↓

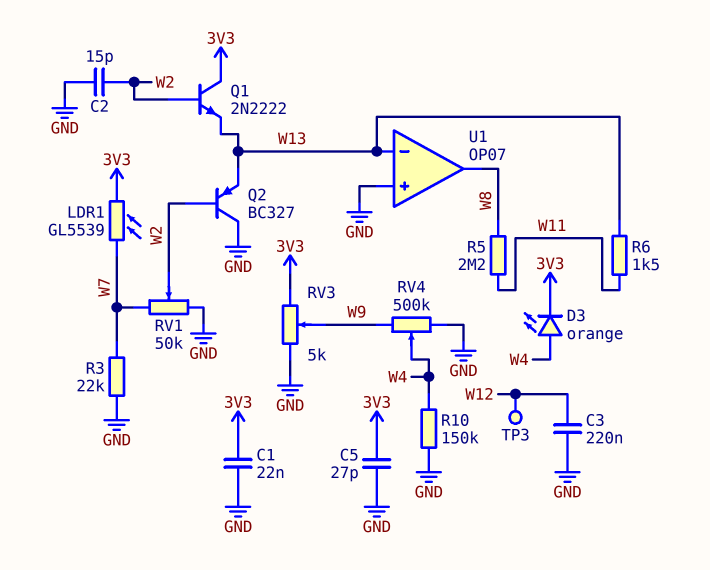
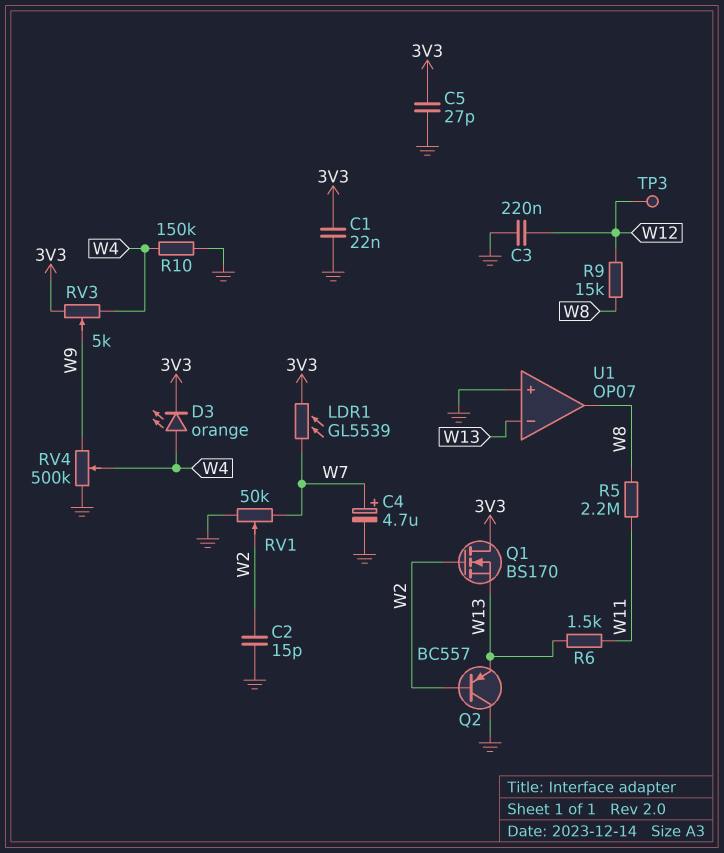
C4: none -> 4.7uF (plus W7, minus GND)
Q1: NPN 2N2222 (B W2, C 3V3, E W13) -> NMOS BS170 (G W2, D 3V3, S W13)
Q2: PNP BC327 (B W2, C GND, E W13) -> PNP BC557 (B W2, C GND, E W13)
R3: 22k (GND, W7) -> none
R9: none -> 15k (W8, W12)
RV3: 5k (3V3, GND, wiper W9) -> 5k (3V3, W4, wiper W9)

↑
↓

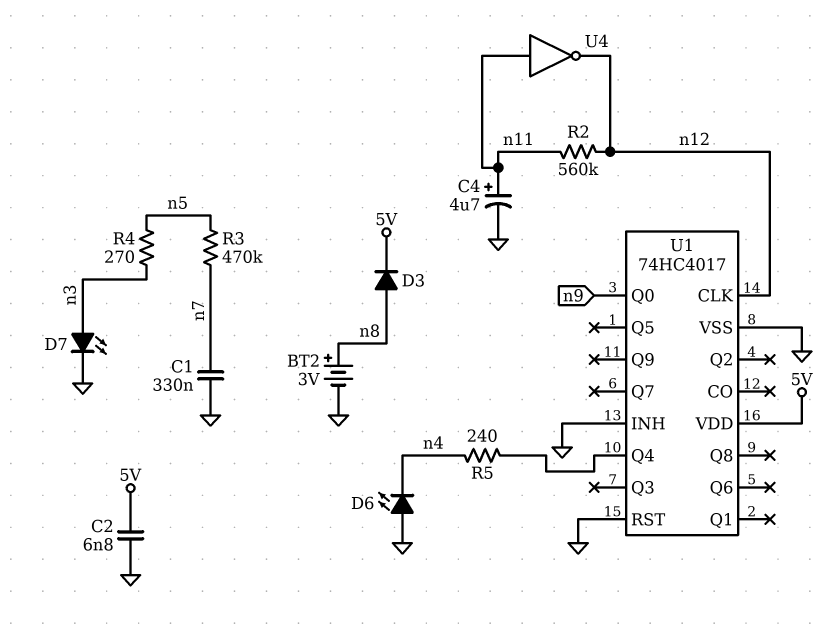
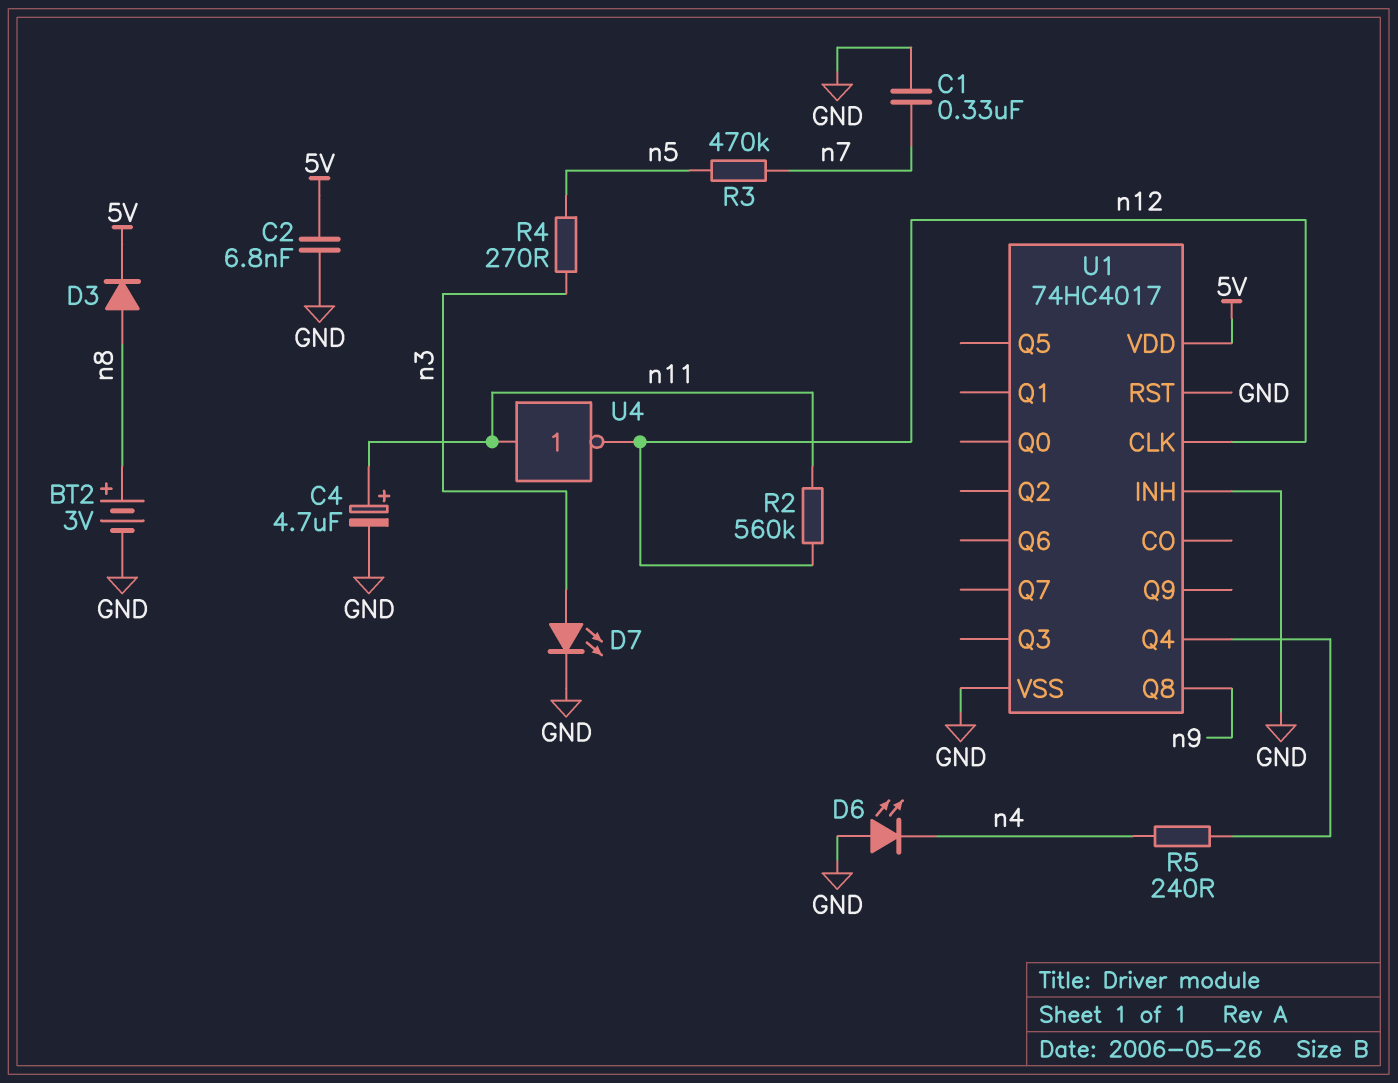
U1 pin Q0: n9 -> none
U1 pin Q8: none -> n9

↑

For this task, write out exactly the lines of the entries above, starting at the line with "Q2: PNP BC327" and ending at the line with "RV3: 5k (3V3, GND, wiper", both included, and no others.

» TASK SOLUTION
Q2: PNP BC327 (B W2, C GND, E W13) -> PNP BC557 (B W2, C GND, E W13)
R3: 22k (GND, W7) -> none
R9: none -> 15k (W8, W12)
RV3: 5k (3V3, GND, wiper W9) -> 5k (3V3, W4, wiper W9)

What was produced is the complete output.